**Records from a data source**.
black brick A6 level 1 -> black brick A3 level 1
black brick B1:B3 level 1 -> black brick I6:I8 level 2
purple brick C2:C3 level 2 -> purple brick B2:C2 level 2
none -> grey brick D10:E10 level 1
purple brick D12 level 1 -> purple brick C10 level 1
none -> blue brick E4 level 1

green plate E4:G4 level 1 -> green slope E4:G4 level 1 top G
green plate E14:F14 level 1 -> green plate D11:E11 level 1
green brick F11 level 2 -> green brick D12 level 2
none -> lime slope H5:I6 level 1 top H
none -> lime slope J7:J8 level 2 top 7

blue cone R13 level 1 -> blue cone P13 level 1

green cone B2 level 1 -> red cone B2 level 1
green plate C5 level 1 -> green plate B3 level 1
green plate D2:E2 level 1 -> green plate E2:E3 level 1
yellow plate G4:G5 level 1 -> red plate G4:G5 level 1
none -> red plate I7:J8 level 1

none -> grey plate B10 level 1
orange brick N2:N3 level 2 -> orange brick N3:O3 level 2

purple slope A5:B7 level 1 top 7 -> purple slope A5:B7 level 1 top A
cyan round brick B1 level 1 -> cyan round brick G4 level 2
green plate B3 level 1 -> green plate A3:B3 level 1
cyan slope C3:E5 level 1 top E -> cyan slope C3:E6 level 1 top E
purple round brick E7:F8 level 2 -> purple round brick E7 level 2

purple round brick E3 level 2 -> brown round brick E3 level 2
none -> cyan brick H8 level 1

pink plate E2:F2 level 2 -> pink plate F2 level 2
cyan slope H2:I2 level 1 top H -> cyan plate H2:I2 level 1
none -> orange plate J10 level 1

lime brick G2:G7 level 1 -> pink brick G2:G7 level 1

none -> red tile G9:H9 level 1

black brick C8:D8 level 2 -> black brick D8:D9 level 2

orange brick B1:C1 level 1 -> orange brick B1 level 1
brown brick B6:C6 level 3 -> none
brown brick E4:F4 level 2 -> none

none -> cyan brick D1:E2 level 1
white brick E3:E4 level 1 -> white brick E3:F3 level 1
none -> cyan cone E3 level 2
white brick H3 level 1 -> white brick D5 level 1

**PROBLEM DESCRIPTION**. Count every line of the data above where "round" appears, and give the total only.

**RESULT BELOW**. 3